• Source information:

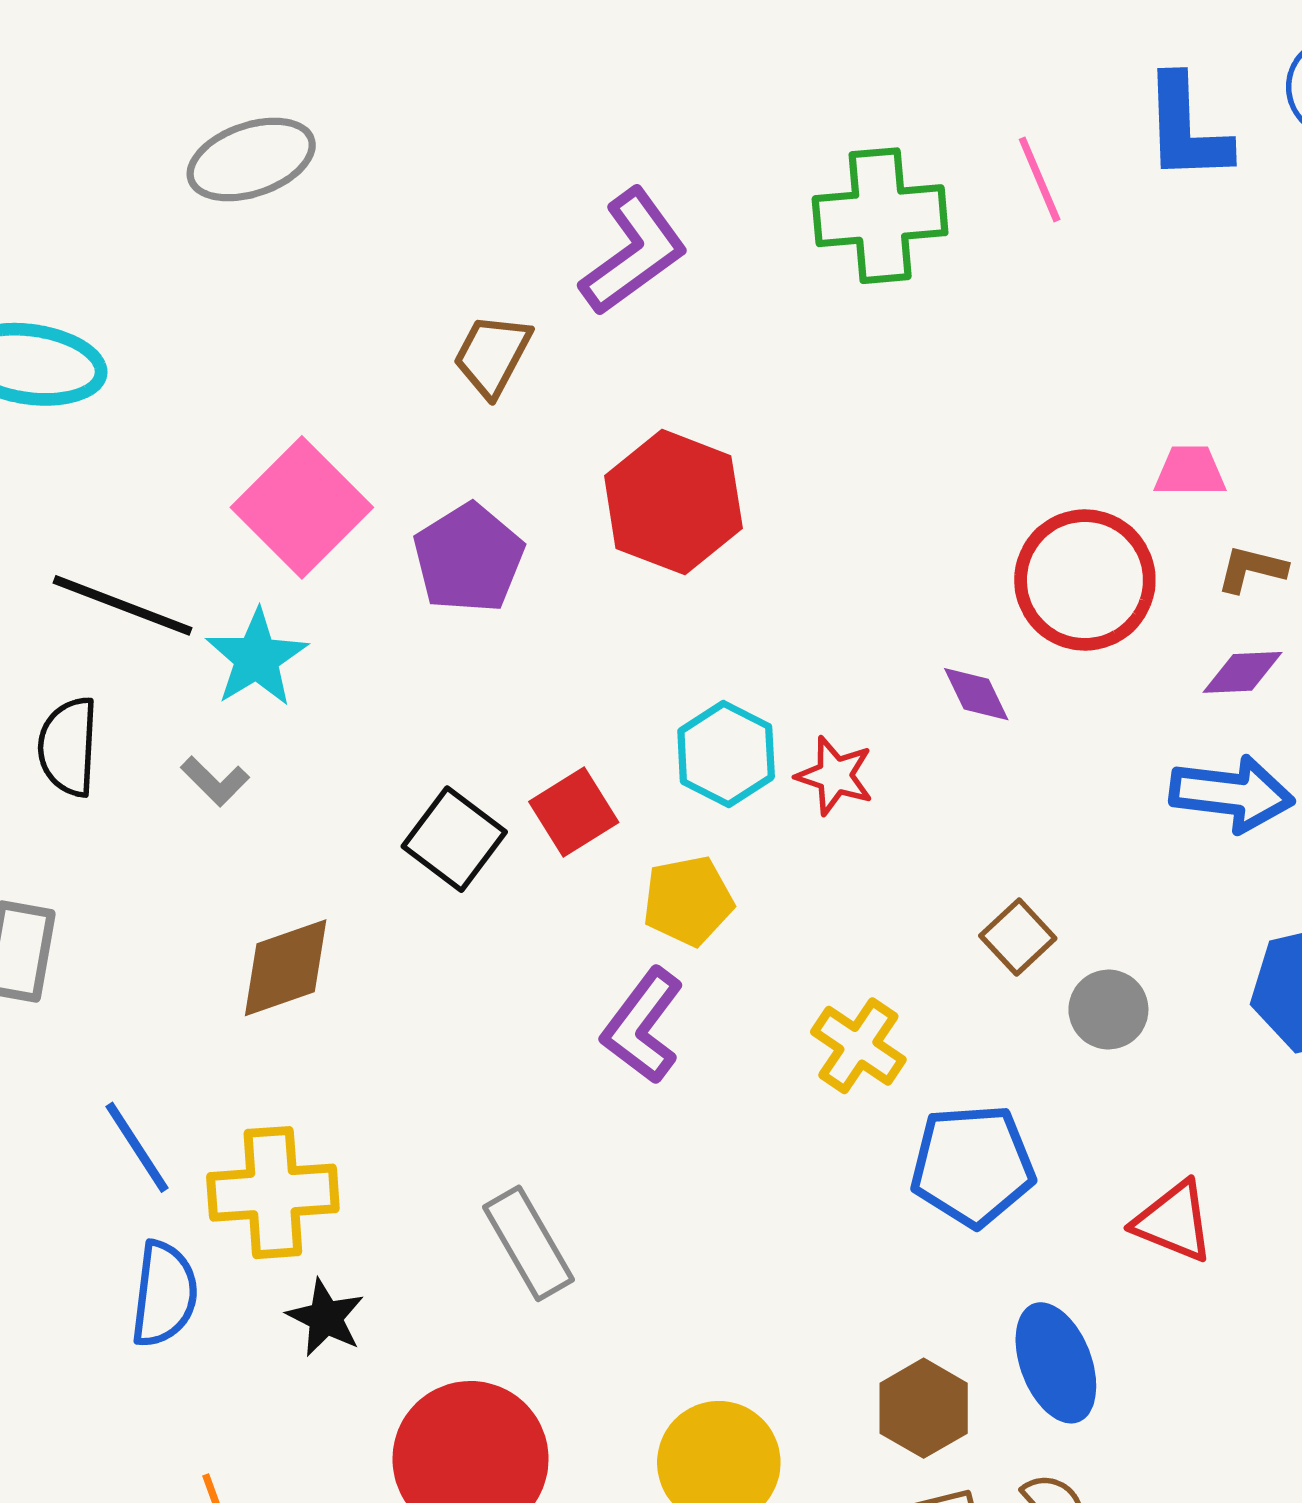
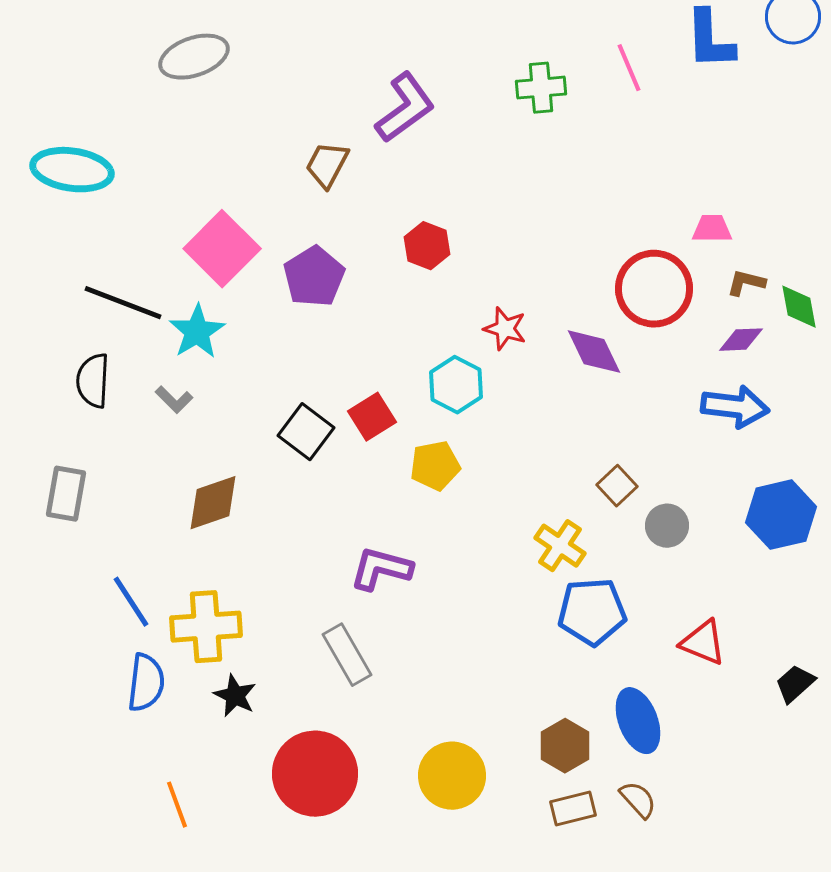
green cross: (880, 216) -> (541, 88), size x0.7
red hexagon: (673, 502) -> (427, 246), size x0.6
purple diamond: (976, 694) -> (594, 352), size x1.5
red star: (835, 776) -> (505, 329), moved
purple L-shape: (643, 1026) -> (381, 569), moved, turned 68
yellow cross: (858, 1046) -> (560, 546), moved

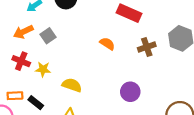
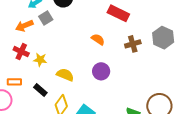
gray square: (48, 36) -> (46, 18), moved
purple circle: (130, 92) -> (101, 71), moved
black rectangle: (36, 103) -> (40, 90), moved

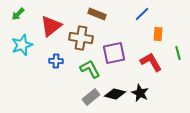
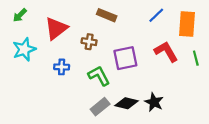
orange rectangle: (158, 34) -> (187, 24), moved, size x1.6
brown cross: (81, 38) -> (89, 42), size x0.6
red L-shape: (151, 62) -> (166, 52), moved

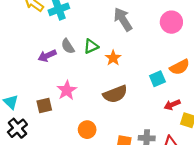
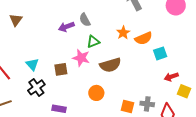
green triangle: (91, 46) -> (93, 42), moved
orange semicircle: (180, 67) -> (144, 38), moved
pink star: (67, 90) -> (81, 58), turned -30
brown semicircle: (115, 94) -> (110, 65), moved

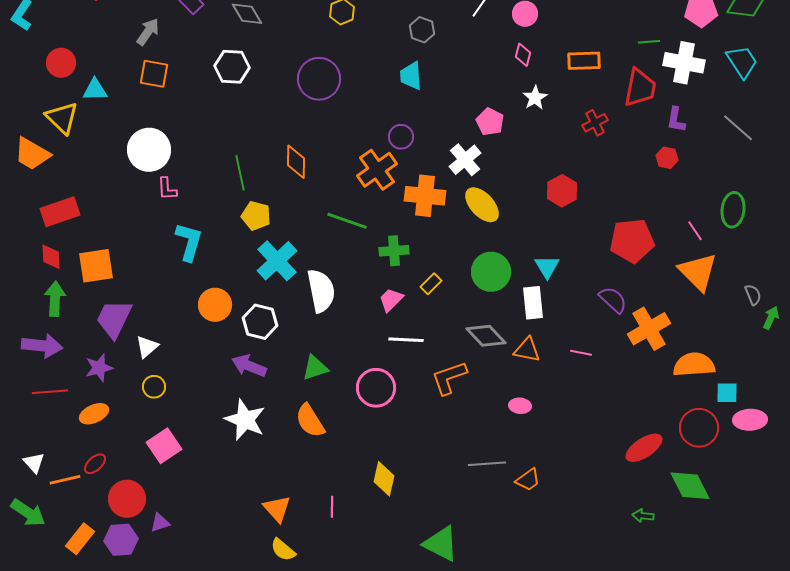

• Exercise objective:
Ignoring the pictures, write out word for word the lines from the line containing "red hexagon: (673, 502)" through the end of the material above.

• Solution to this task:
red hexagon: (673, 502) -> (427, 246), size x0.6
purple diamond: (976, 694) -> (594, 352), size x1.5
red star: (835, 776) -> (505, 329), moved
purple L-shape: (643, 1026) -> (381, 569), moved, turned 68
yellow cross: (858, 1046) -> (560, 546), moved

gray square: (48, 36) -> (46, 18), moved
purple circle: (130, 92) -> (101, 71), moved
black rectangle: (36, 103) -> (40, 90), moved

orange rectangle: (158, 34) -> (187, 24), moved, size x1.6
brown cross: (81, 38) -> (89, 42), size x0.6
red L-shape: (151, 62) -> (166, 52), moved

green triangle: (91, 46) -> (93, 42), moved
orange semicircle: (180, 67) -> (144, 38), moved
pink star: (67, 90) -> (81, 58), turned -30
brown semicircle: (115, 94) -> (110, 65), moved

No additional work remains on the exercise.